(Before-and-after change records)
--- START ---
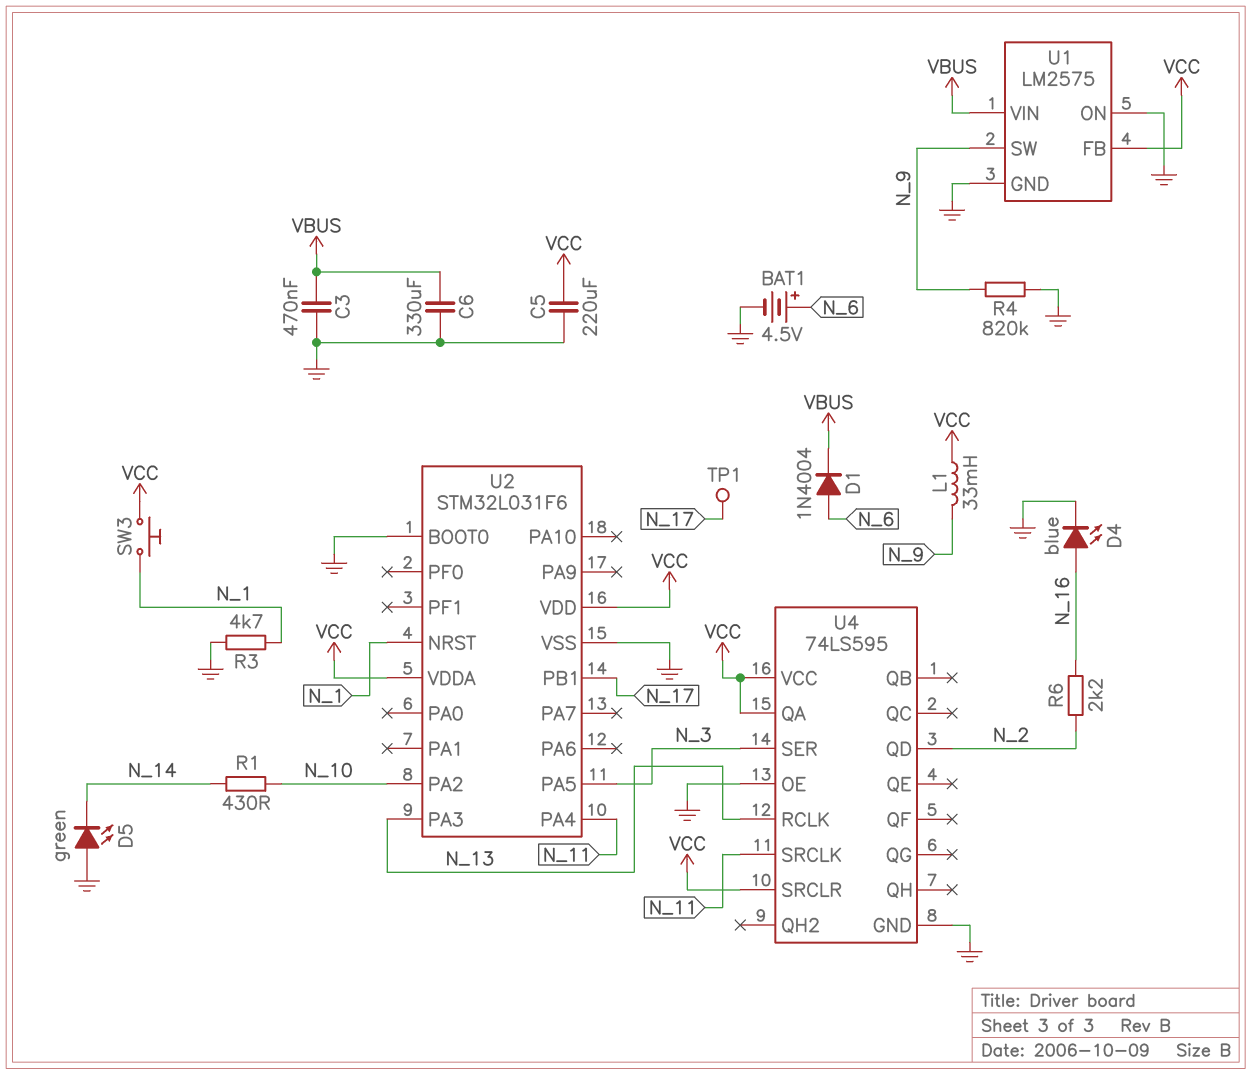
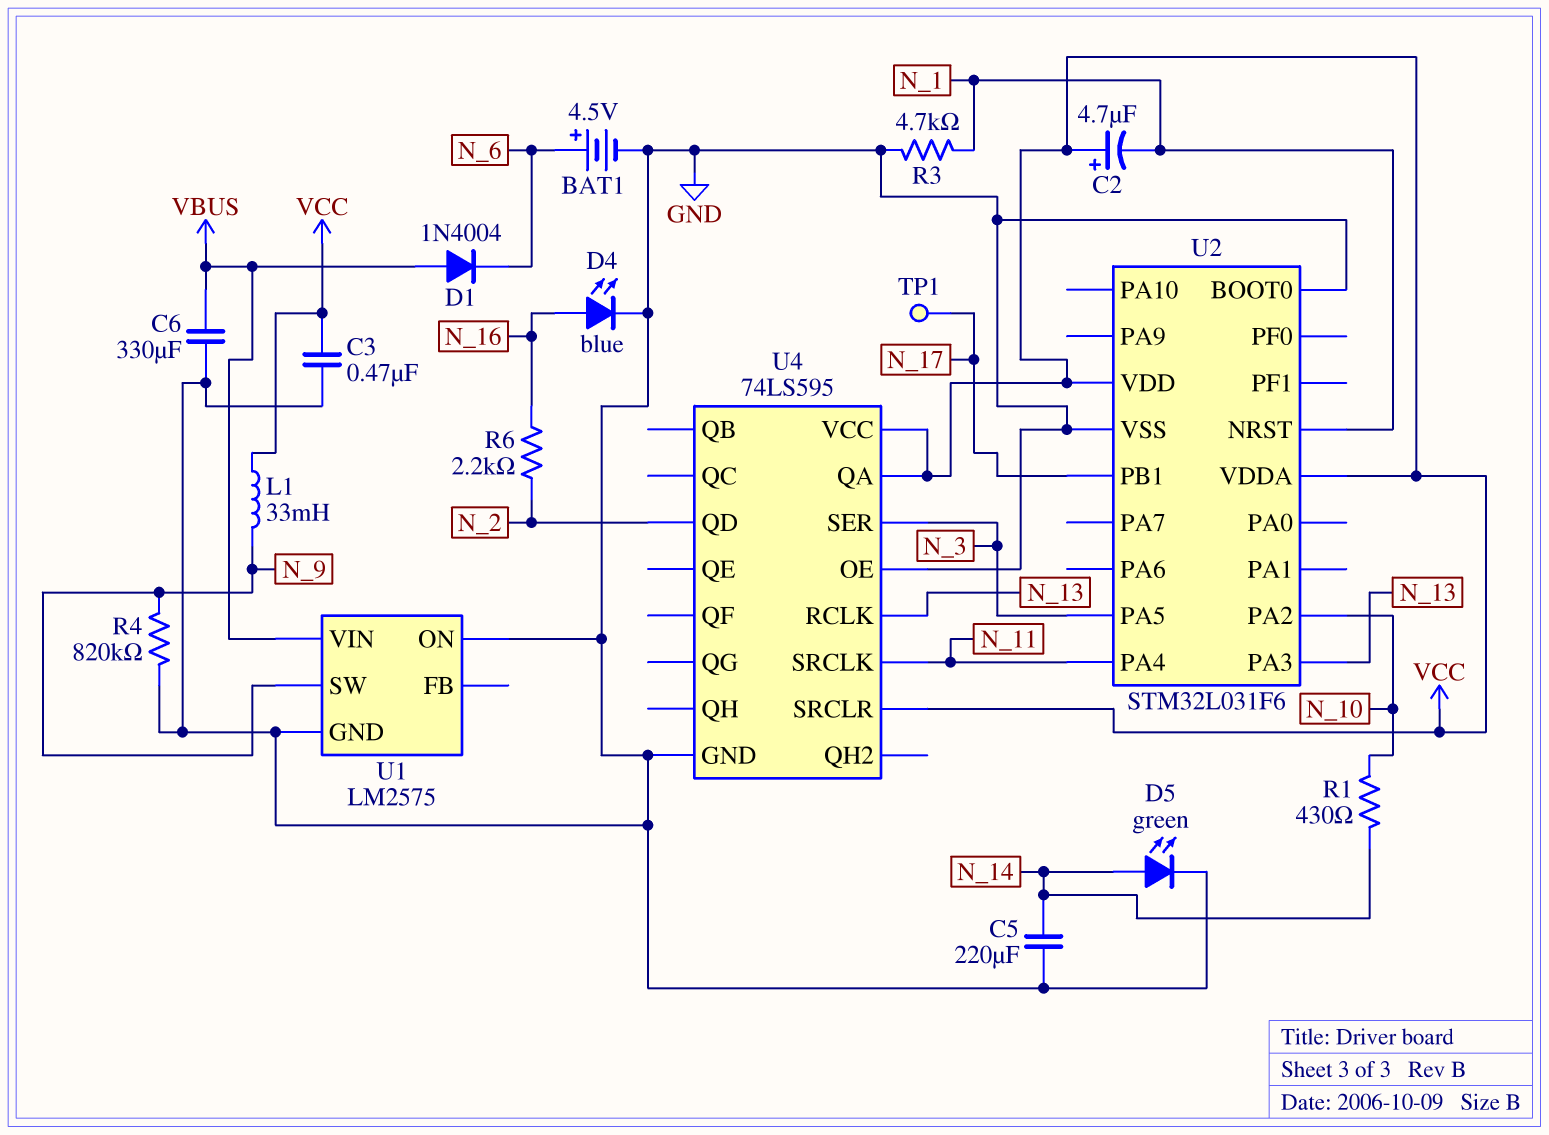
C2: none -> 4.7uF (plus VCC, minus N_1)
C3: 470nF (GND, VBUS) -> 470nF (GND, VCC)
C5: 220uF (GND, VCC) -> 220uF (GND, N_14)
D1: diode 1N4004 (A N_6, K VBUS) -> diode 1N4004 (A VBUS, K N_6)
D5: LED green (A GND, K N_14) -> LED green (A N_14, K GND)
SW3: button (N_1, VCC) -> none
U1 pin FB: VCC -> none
--- END ---
* EXERCISE
In the records, find every line that has the string "none" and copy it.

* OUTPUT BELOW
C2: none -> 4.7uF (plus VCC, minus N_1)
SW3: button (N_1, VCC) -> none
U1 pin FB: VCC -> none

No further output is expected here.